Task:
All of the data is to be printed exactly, though the images must be left off.

Data excerpt:
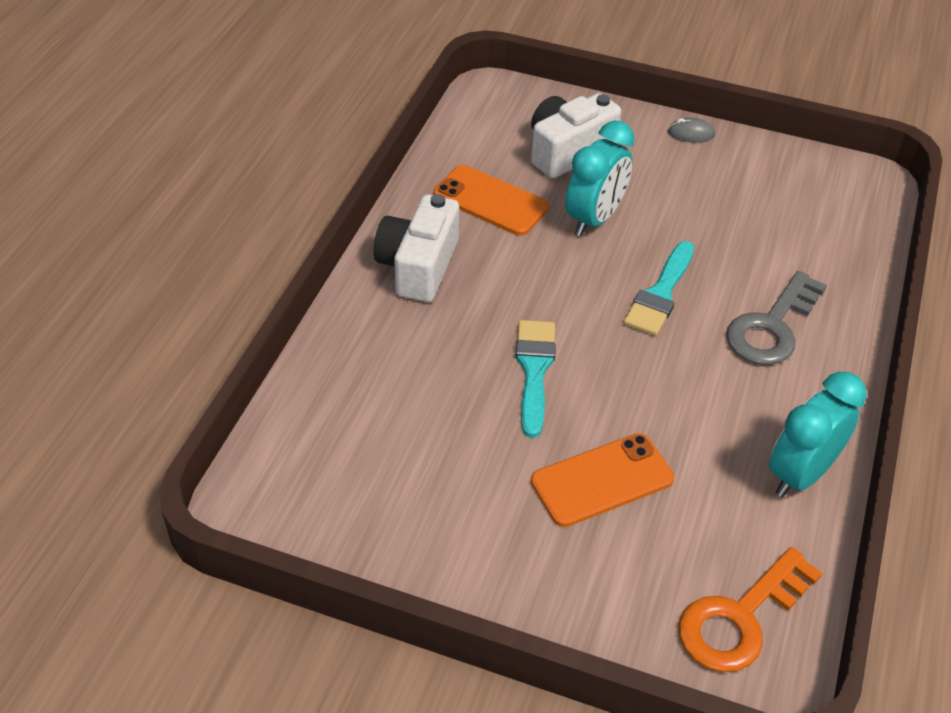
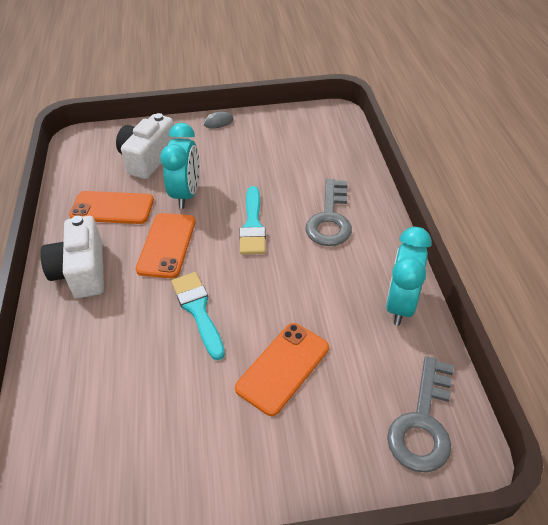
camera: 25 degrees left, 0 degrees up
(535, 275) = (166, 245): none -> orange phone
(739, 618) = (423, 423): orange key -> grey key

Task result:
camera: 25 degrees left, 0 degrees up
(535, 275) = (166, 245): none -> orange phone
(739, 618) = (423, 423): orange key -> grey key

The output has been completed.